### The problem
Rewrite the rows from the line with "Khanh [374, 918]" up to and including the line with "laboratory [736, 247]" as a two-column CSV headed word and point, one CSV line per row. Put each field in double quotes and replace any line breaks with spaces.

### Dataset content
>> start
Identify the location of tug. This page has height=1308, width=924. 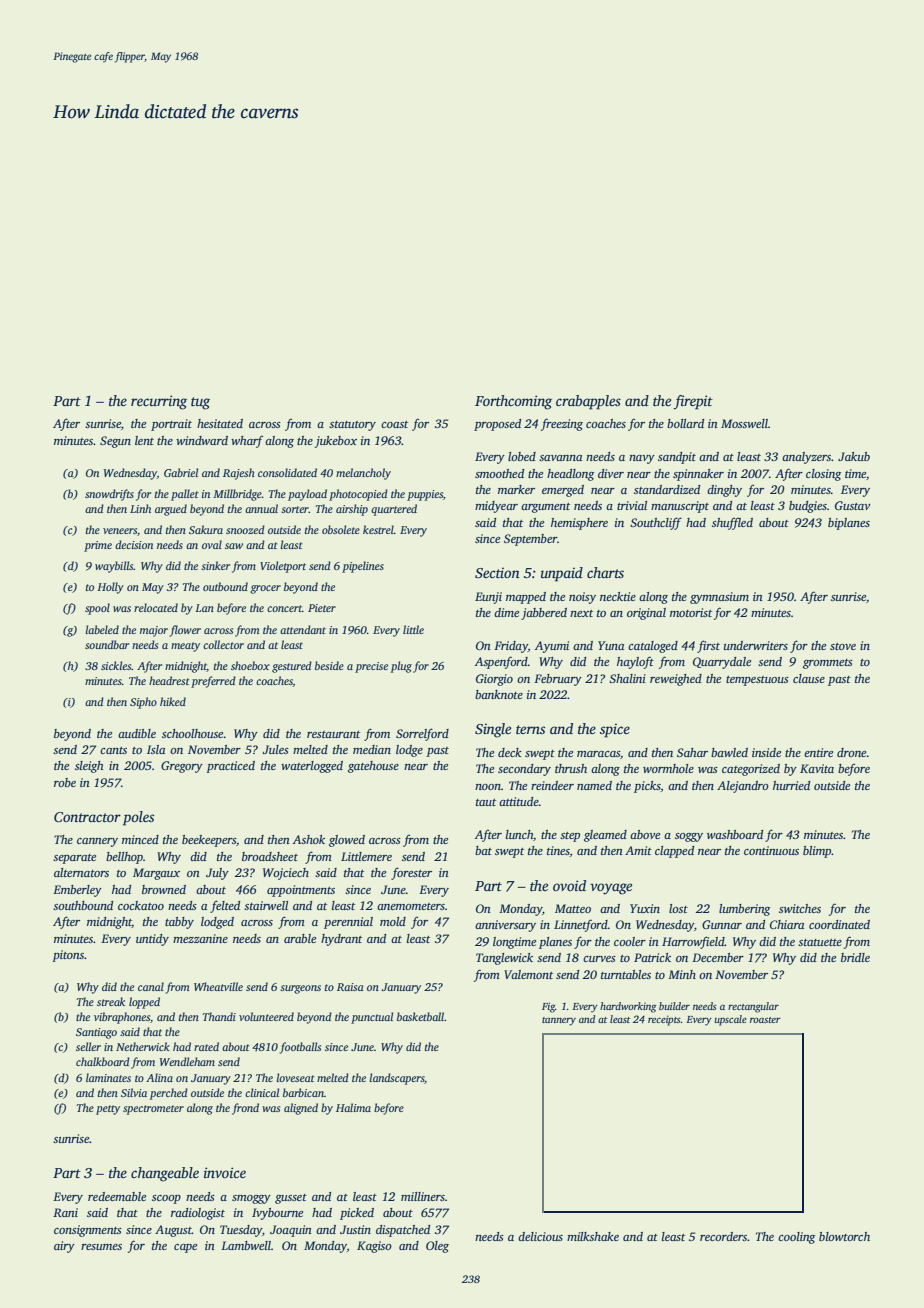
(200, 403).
>> end
>> start
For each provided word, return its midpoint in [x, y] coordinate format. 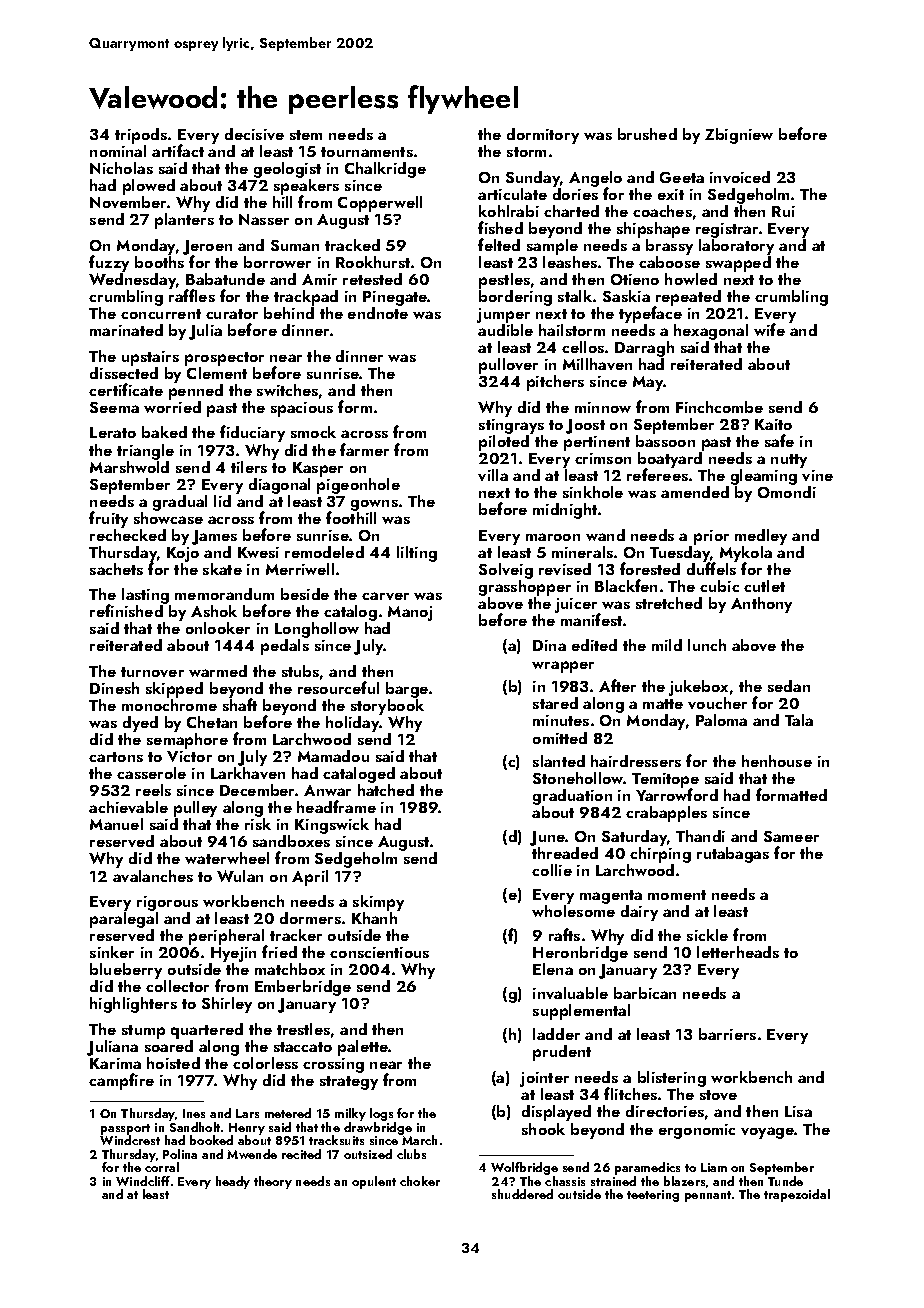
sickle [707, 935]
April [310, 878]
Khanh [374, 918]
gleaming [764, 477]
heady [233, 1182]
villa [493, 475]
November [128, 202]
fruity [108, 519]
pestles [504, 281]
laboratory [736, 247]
>> end
### Completed task
word,point
"Khanh","[374, 918]"
"gleaming","[764, 477]"
"heady","[233, 1182]"
"villa","[493, 475]"
"November","[128, 202]"
"fruity","[108, 519]"
"pestles","[504, 281]"
"laboratory","[736, 247]"